**About this exercise**
For the entries below, print exactly the lines between the line holding "none -> turquoise plane [143,373,214,422]" and the line holding "turquoise drum [711,432,772,488] -> none", inclusive, and nothing else.

== Segment start ==

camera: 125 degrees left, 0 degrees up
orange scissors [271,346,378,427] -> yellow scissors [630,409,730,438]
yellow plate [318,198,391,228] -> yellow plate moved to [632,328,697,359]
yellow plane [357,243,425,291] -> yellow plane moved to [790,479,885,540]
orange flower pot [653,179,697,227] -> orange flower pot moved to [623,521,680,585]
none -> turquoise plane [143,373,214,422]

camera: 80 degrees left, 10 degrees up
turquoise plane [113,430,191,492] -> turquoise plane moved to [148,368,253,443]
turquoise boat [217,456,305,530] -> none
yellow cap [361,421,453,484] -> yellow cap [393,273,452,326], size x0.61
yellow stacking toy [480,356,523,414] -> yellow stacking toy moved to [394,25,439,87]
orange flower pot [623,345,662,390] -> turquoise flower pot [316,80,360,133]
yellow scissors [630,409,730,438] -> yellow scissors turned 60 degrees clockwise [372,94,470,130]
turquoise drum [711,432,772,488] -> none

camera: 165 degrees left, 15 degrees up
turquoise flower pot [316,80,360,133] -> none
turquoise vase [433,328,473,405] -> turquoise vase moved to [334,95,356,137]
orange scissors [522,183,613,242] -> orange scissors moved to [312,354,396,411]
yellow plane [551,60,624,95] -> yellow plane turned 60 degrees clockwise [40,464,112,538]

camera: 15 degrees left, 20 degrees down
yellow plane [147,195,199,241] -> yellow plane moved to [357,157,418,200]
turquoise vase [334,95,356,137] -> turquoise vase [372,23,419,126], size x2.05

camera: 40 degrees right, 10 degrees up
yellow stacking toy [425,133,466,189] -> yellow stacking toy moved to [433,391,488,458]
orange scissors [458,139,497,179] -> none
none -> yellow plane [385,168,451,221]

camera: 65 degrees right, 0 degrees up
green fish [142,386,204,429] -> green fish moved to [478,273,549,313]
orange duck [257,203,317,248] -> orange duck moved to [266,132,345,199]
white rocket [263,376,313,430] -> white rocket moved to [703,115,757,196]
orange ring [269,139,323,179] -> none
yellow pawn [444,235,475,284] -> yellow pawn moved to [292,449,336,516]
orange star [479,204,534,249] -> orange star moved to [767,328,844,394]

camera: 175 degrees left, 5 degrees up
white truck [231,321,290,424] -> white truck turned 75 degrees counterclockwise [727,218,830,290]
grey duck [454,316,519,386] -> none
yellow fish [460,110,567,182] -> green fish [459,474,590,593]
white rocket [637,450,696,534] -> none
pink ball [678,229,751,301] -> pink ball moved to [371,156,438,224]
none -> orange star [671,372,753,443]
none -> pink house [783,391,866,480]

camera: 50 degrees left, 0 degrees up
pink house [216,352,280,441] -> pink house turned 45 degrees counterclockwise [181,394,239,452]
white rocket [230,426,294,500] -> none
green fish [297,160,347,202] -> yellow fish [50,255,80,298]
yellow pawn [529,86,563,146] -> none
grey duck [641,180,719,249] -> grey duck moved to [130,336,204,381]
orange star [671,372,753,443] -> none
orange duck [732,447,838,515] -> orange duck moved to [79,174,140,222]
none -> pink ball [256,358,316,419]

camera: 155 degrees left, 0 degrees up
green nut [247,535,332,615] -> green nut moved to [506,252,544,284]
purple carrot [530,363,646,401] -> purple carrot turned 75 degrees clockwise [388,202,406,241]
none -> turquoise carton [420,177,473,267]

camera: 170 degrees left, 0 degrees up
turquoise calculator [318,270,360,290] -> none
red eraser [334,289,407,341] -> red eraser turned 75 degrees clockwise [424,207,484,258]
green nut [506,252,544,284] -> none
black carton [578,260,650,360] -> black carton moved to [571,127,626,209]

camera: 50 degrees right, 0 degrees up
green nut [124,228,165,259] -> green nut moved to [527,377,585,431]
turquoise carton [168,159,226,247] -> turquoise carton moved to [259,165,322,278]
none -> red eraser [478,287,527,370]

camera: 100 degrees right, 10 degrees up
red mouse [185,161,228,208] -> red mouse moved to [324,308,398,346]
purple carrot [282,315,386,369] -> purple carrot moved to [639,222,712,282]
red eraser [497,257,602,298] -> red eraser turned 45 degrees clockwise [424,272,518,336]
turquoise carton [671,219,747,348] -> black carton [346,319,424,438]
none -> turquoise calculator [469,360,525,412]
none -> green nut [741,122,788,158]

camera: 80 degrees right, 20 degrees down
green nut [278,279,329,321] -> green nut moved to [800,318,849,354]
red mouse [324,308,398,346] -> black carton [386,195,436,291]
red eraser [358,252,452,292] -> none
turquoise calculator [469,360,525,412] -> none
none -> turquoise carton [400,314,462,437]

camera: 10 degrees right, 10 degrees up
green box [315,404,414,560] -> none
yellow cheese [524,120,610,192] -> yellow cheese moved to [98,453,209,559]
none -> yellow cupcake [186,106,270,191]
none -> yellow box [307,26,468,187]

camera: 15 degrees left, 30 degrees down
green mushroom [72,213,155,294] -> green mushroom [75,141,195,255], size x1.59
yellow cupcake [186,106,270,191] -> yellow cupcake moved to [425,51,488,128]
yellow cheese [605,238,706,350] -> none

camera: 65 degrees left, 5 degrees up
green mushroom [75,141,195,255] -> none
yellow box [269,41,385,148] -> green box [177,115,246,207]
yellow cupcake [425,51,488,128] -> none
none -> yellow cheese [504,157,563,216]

== Segment end ==

**Worked solution**
none -> turquoise plane [143,373,214,422]

camera: 80 degrees left, 10 degrees up
turquoise plane [113,430,191,492] -> turquoise plane moved to [148,368,253,443]
turquoise boat [217,456,305,530] -> none
yellow cap [361,421,453,484] -> yellow cap [393,273,452,326], size x0.61
yellow stacking toy [480,356,523,414] -> yellow stacking toy moved to [394,25,439,87]
orange flower pot [623,345,662,390] -> turquoise flower pot [316,80,360,133]
yellow scissors [630,409,730,438] -> yellow scissors turned 60 degrees clockwise [372,94,470,130]
turquoise drum [711,432,772,488] -> none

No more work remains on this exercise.